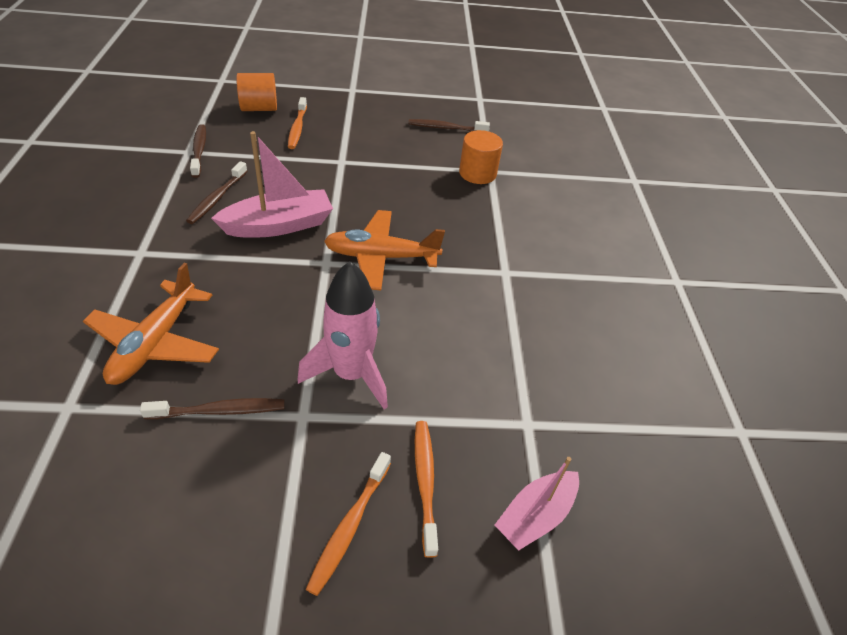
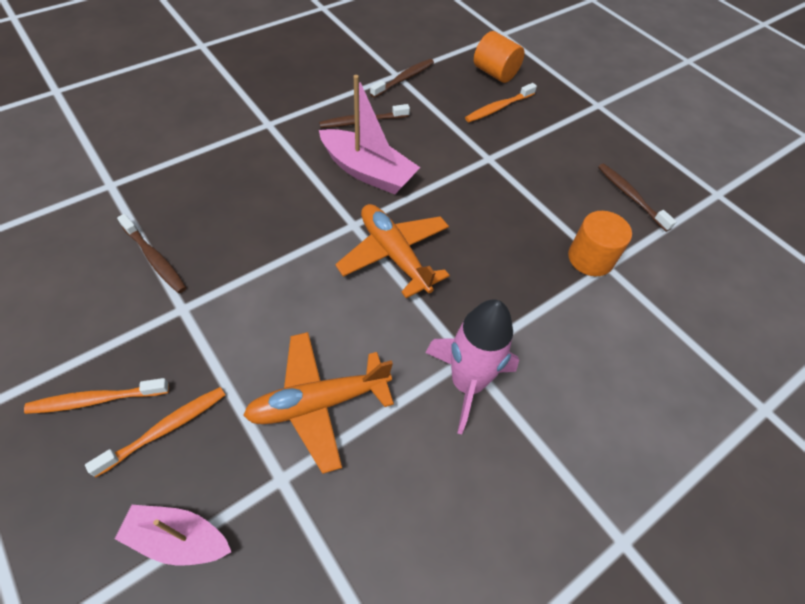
camera: 55 degrees right, 10 degrees up
(155, 342) = (192, 187): orange plane -> orange plane (319, 403)
(351, 374) = (244, 313): pink rocket -> pink rocket (467, 383)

GOAL OF THE EXERCISE: Copy out all of the listing word for word, but skip the images.

EXERCISE OUTPUT:
camera: 55 degrees right, 10 degrees up
(155, 342) = (192, 187): orange plane -> orange plane (319, 403)
(351, 374) = (244, 313): pink rocket -> pink rocket (467, 383)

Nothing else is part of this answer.